▶ REQUIREMENT
Omit the pictures, then write out every entry exactly as it reads.

▶ TASK INPUTS

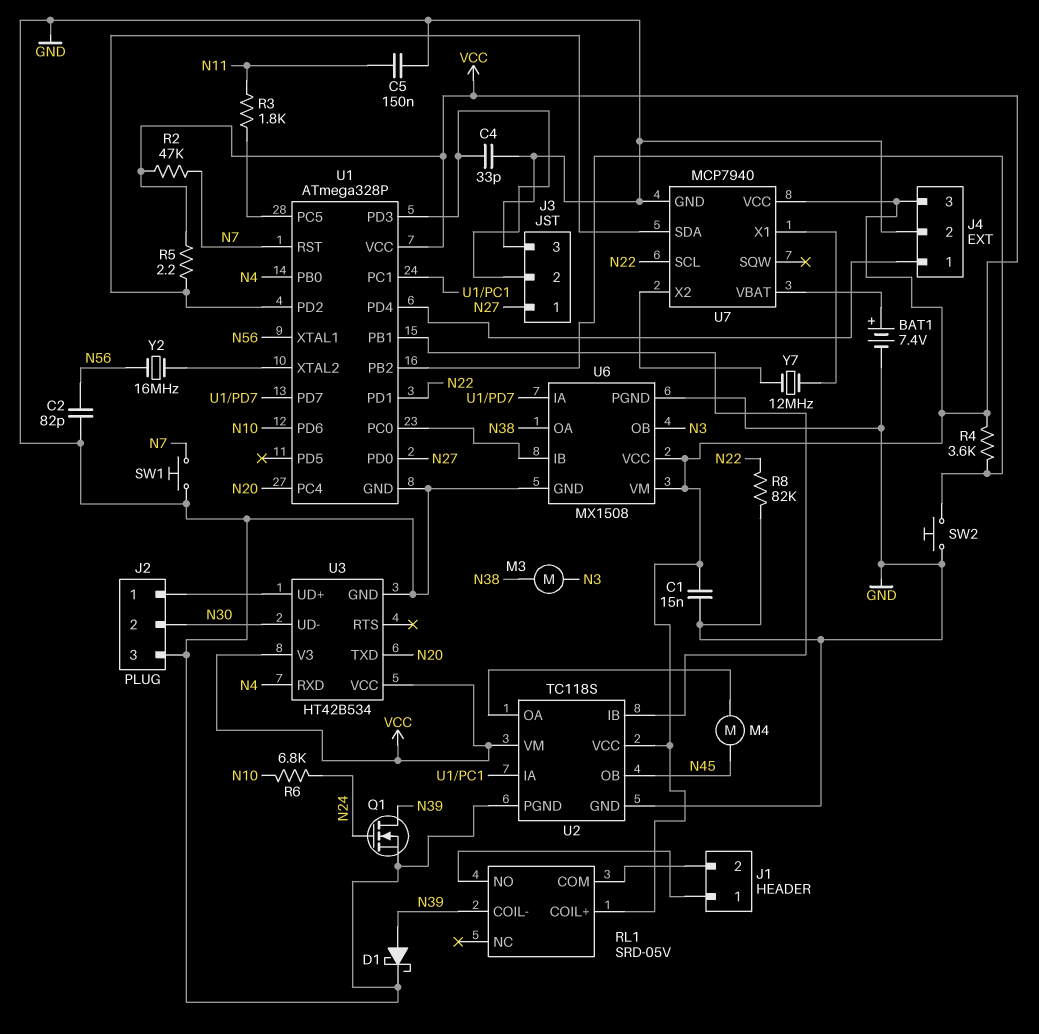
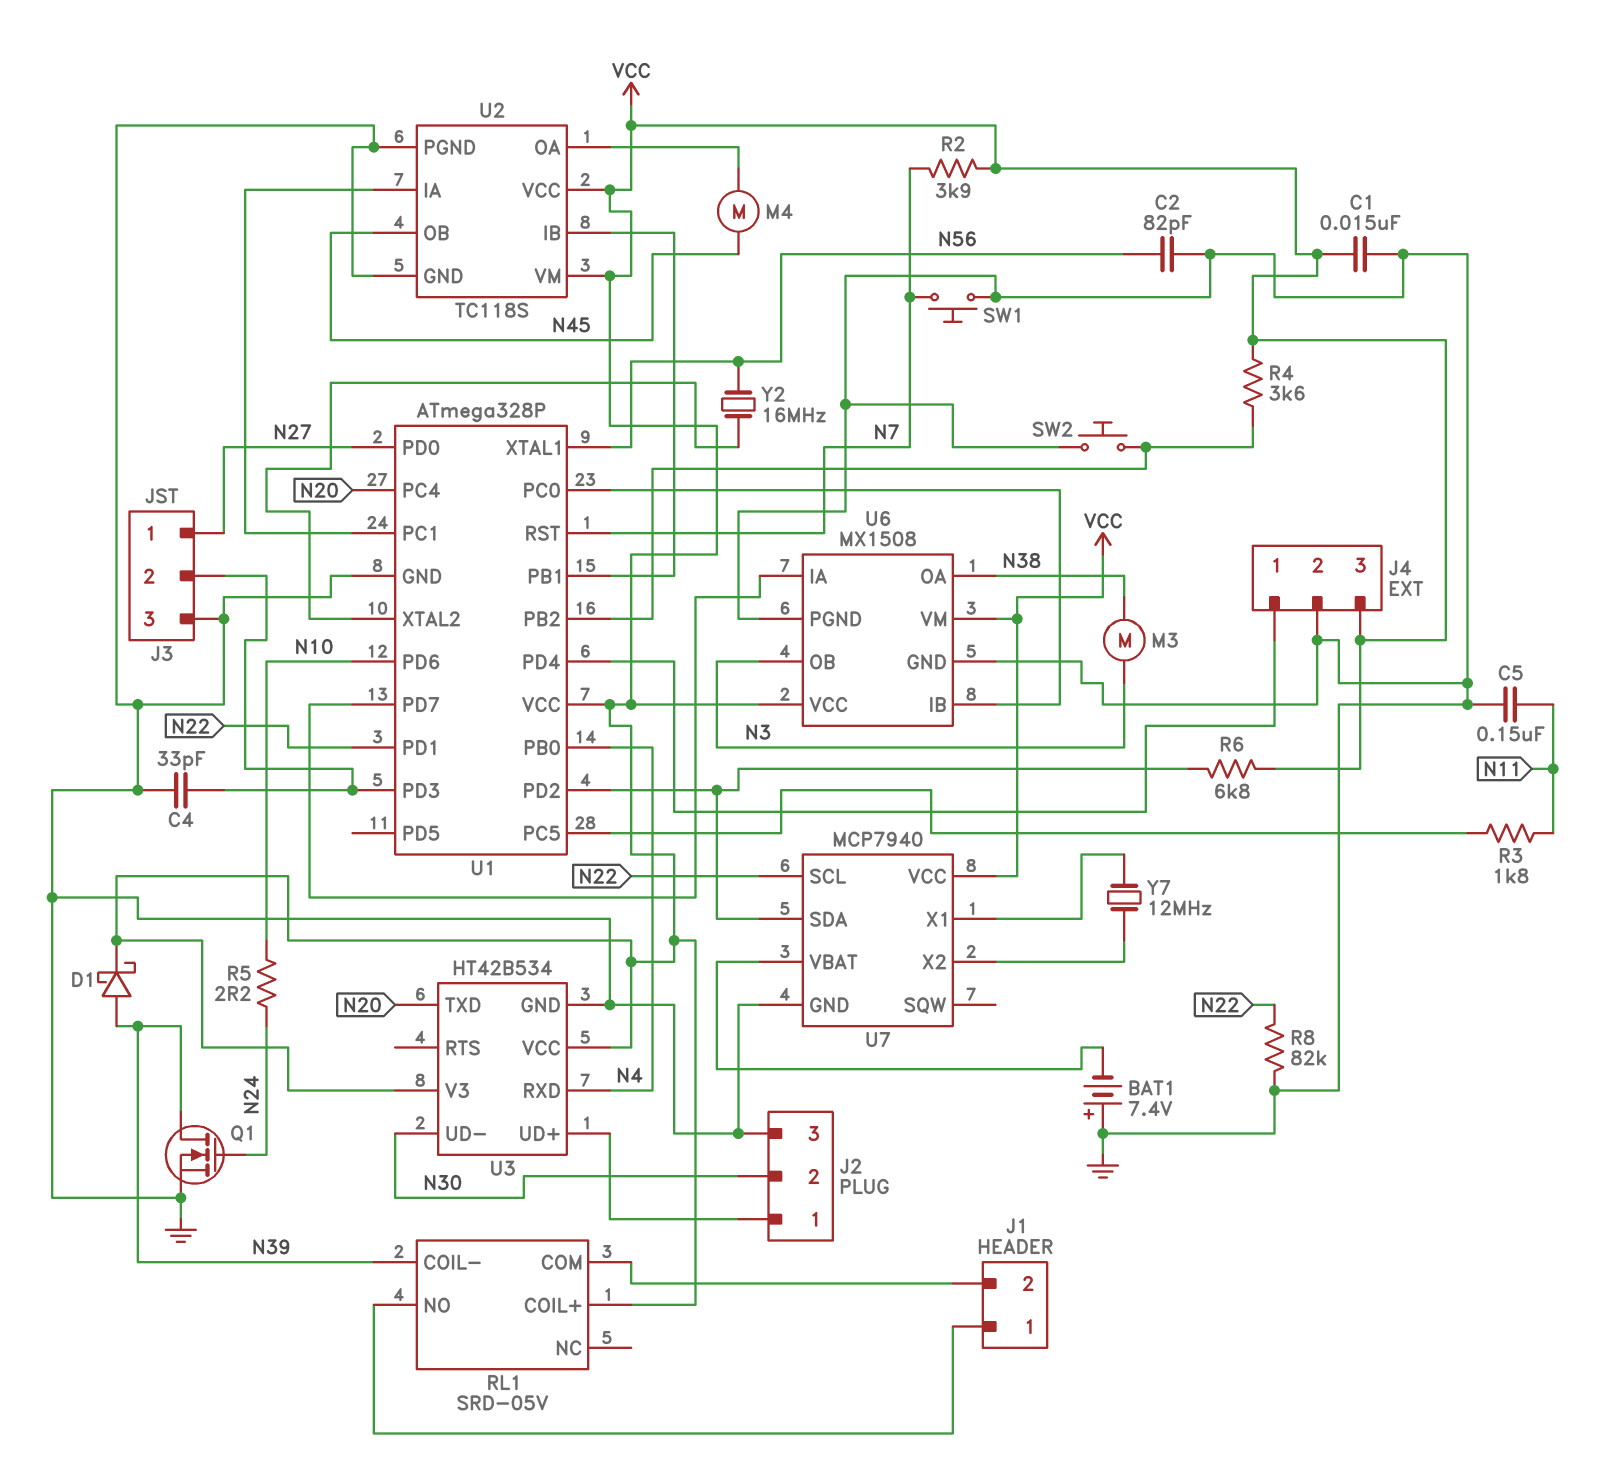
BAT1: 7.4V (plus U7/VBAT, minus GND) -> 7.4V (plus GND, minus U7/VBAT)
D1: schottky (A N39, K GND) -> schottky (A N39, K VCC)
R2: 47k (N7, VCC) -> 3.9k (N7, VCC)
R5: 2.2 (U1/PD2, VCC) -> 2.2 (N10, N24)
R6: 6.8k (N10, N24) -> 6.8k (U1/PD2, VCC)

▶ OUTPUT
BAT1: 7.4V (plus U7/VBAT, minus GND) -> 7.4V (plus GND, minus U7/VBAT)
D1: schottky (A N39, K GND) -> schottky (A N39, K VCC)
R2: 47k (N7, VCC) -> 3.9k (N7, VCC)
R5: 2.2 (U1/PD2, VCC) -> 2.2 (N10, N24)
R6: 6.8k (N10, N24) -> 6.8k (U1/PD2, VCC)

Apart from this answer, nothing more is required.